◆ GIVEN PROBLEM
Rewrite the records below as a numbered list, dropping any blank lines. Omit the pictures.

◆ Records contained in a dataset
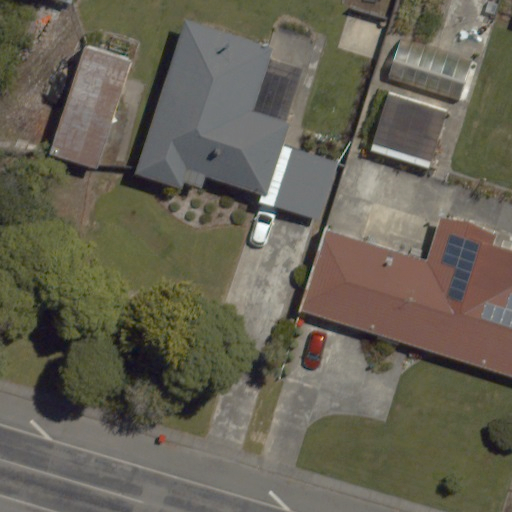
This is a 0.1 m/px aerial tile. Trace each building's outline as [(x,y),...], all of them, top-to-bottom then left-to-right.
[(206,175),(263,194),(287,123),(252,111),(272,48),(185,20),(134,175),(182,191),(185,183),(201,189),(206,175)] [(459,99),(471,59),(400,38),(388,78),(459,99)] [(130,59),(85,45),(51,153),(96,167),(130,59)] [(370,152),(427,169),(445,111),(389,93),(370,152)] [(496,233),(440,216),(427,260),(326,229),(301,310),(511,375),(511,251),(493,245),(496,233)]
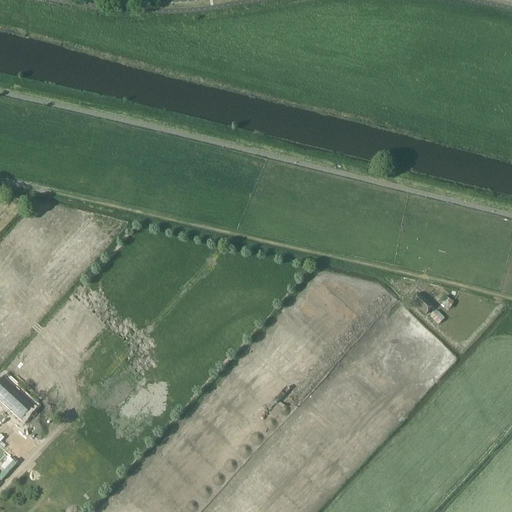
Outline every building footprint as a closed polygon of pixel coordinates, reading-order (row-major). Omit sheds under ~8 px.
[(7,368),(40,397),(108,321),(75,292),(7,368)] [(426,314),(433,307),(419,293),(412,301),(426,314)] [(456,301),(450,295),(441,305),(448,312),(455,305),(453,303),(456,301)] [(439,324),(446,317),(437,309),(431,315),(439,324)] [(6,384),(0,391),(0,402),(20,420),(32,407),(6,384)]
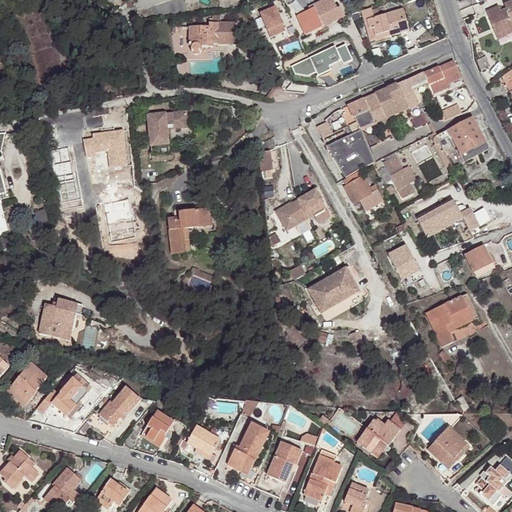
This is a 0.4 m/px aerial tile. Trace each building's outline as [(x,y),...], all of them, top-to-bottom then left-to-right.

◆ EXPECTED ANSWER
1. This is a 0.1 m/px aerial tile. Trace each building's outline as [(x,y),...], all of them, top-to-bottom then left-to-right.
2. [(206,175),(263,194),(287,123),(252,111),(272,48),(185,20),(134,175),(182,191),(185,183),(201,189),(206,175)] [(459,99),(471,59),(400,38),(388,78),(459,99)] [(130,59),(85,45),(51,153),(96,167),(130,59)] [(370,152),(427,169),(445,111),(389,93),(370,152)] [(496,233),(440,216),(427,260),(326,229),(301,310),(511,375),(511,251),(493,245),(496,233)]
3. Outline every building footprint as a closed polygon of pixel coordinates, reading-order (row-major). Omit sheds under ~8 px.
4. [(7,368),(40,397),(108,321),(75,292),(7,368)] [(426,314),(433,307),(419,293),(412,301),(426,314)] [(456,301),(450,295),(441,305),(448,312),(455,305),(453,303),(456,301)] [(439,324),(446,317),(437,309),(431,315),(439,324)] [(6,384),(0,391),(0,402),(20,420),(32,407),(6,384)]
5. This is a 0.4 m/px aerial tile. Trace each building's outline as [(x,y),...], all of them, top-to-bottom then left-to-right.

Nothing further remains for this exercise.